About this exercise:
Set out exactly, line by line, the stretch of data below that begins at the line containing "(215, 284) = (241, 224): yellow" and ends at the line containing "(638, 163) = (562, 239): pink tape -> none", with both ends kept.

##############################

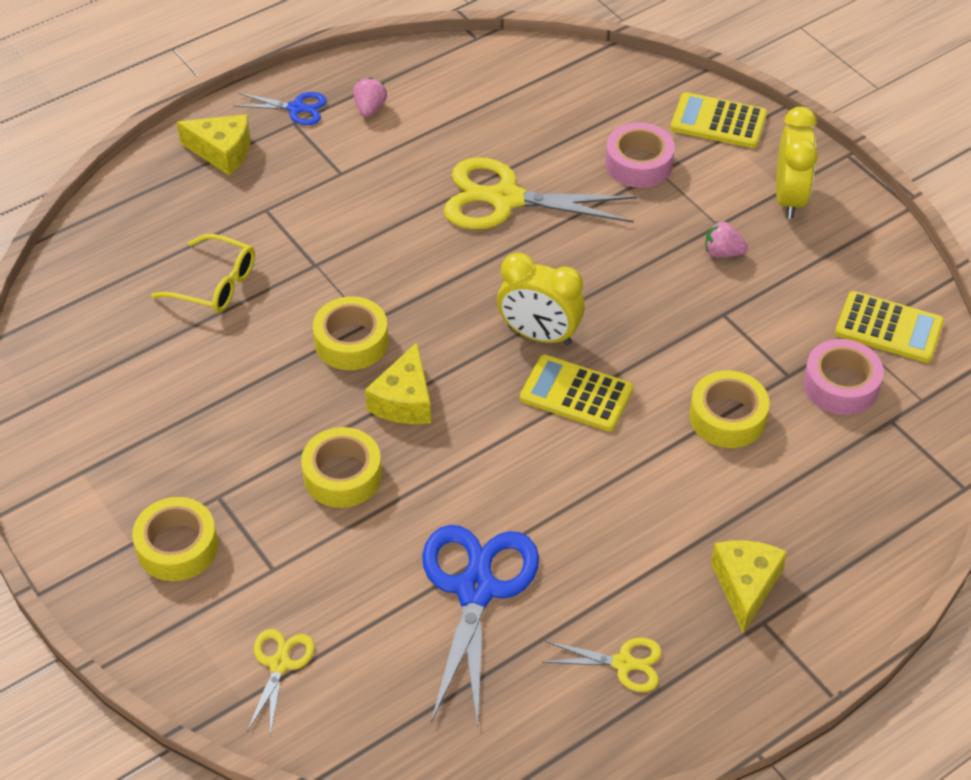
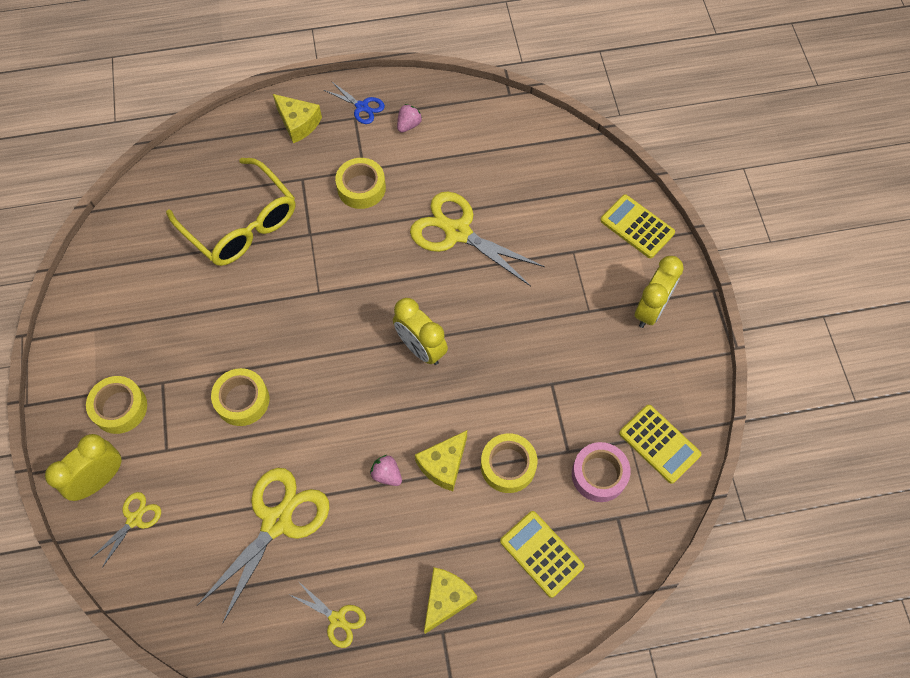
camera: 25 degrees right, 15 degrees up
(201, 638) = (100, 479): none -> yellow clock
(215, 284) = (241, 224): yellow glasses -> yellow glasses, size x1.73
(351, 341) = (300, 302): yellow tape -> yellow tape (361, 188)
(404, 401) = (309, 361): yellow cheese -> yellow cheese (443, 465)
(476, 589) = (277, 521): blue scissors -> yellow scissors
(576, 394) = (419, 404): yellow calculator -> yellow calculator (541, 554)
(638, 163) = (562, 239): pink tape -> none
(723, 252) = (579, 334): pink strawberry -> pink strawberry (387, 474)

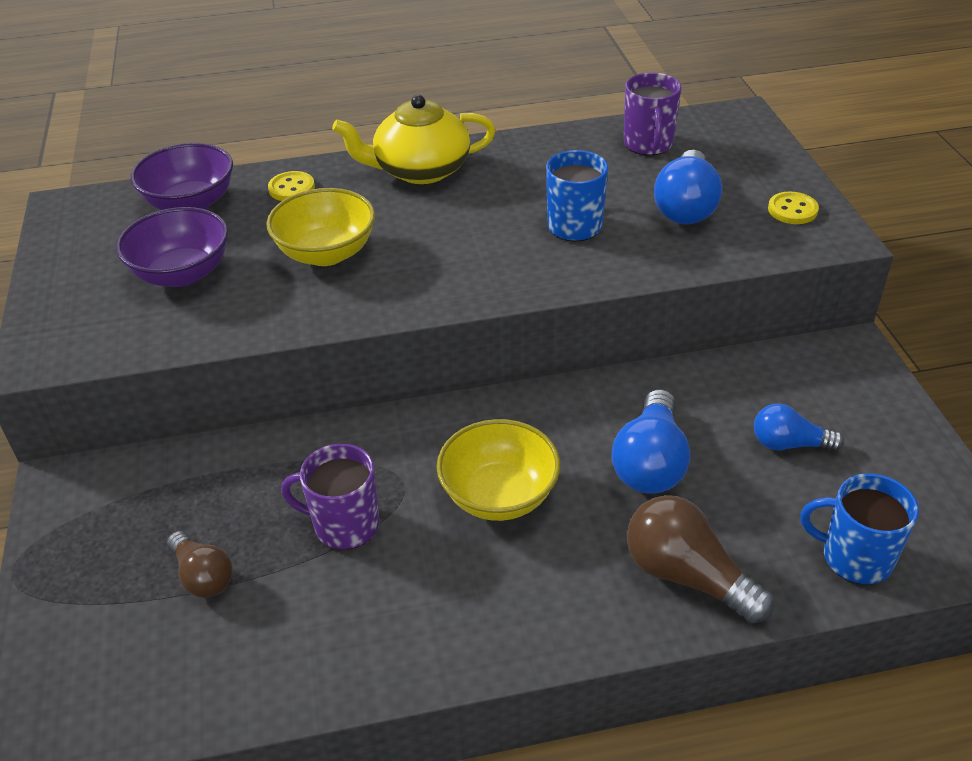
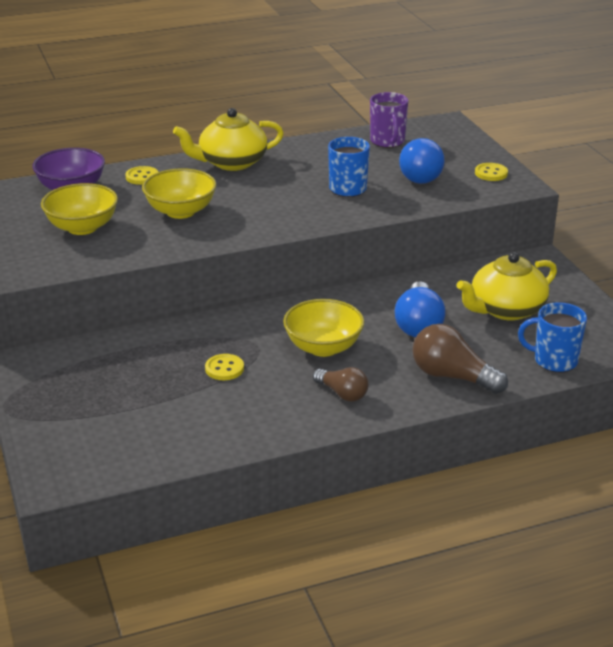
camera: 10 degrees left, 10 degrees down
(182, 273) = (82, 227): purple bowl -> yellow bowl
(203, 576) = (137, 400): brown light bulb -> brown light bulb (342, 393)
(344, 525) = (224, 369): purple mug -> yellow button
(789, 444) = (506, 309): blue light bulb -> yellow teapot

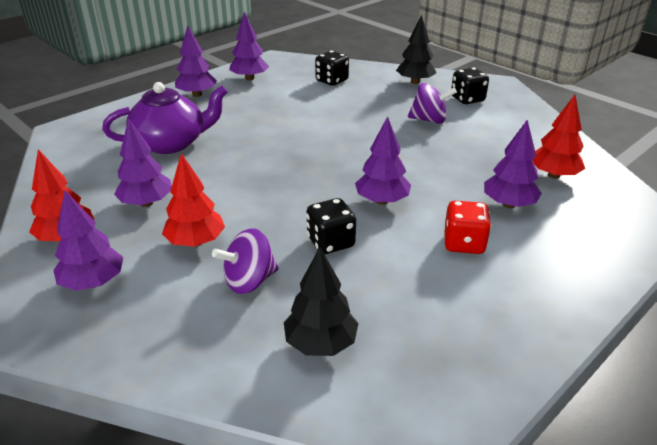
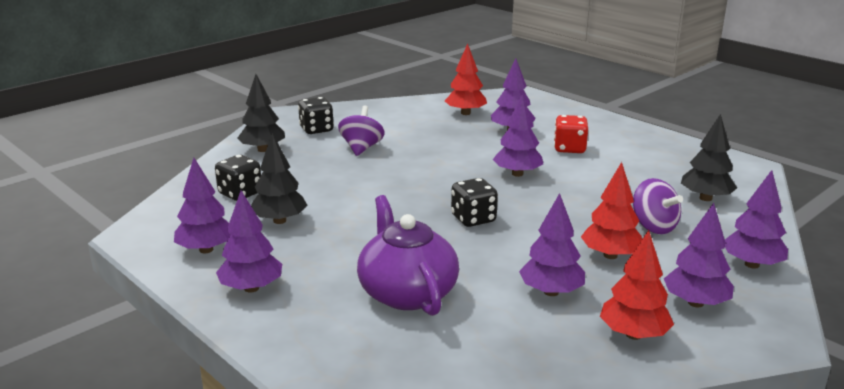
camera: 90 degrees left, 10 degrees down
(146, 344) = (751, 264): none -> purple tree
(287, 96) = (279, 220): none -> black tree
(331, 242) = (586, 195): black dice -> black dice (473, 219)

##############################

Solution to the problem:
(215, 284) = (241, 224): yellow glasses -> yellow glasses, size x1.73
(351, 341) = (300, 302): yellow tape -> yellow tape (361, 188)
(404, 401) = (309, 361): yellow cheese -> yellow cheese (443, 465)
(476, 589) = (277, 521): blue scissors -> yellow scissors
(576, 394) = (419, 404): yellow calculator -> yellow calculator (541, 554)
(638, 163) = (562, 239): pink tape -> none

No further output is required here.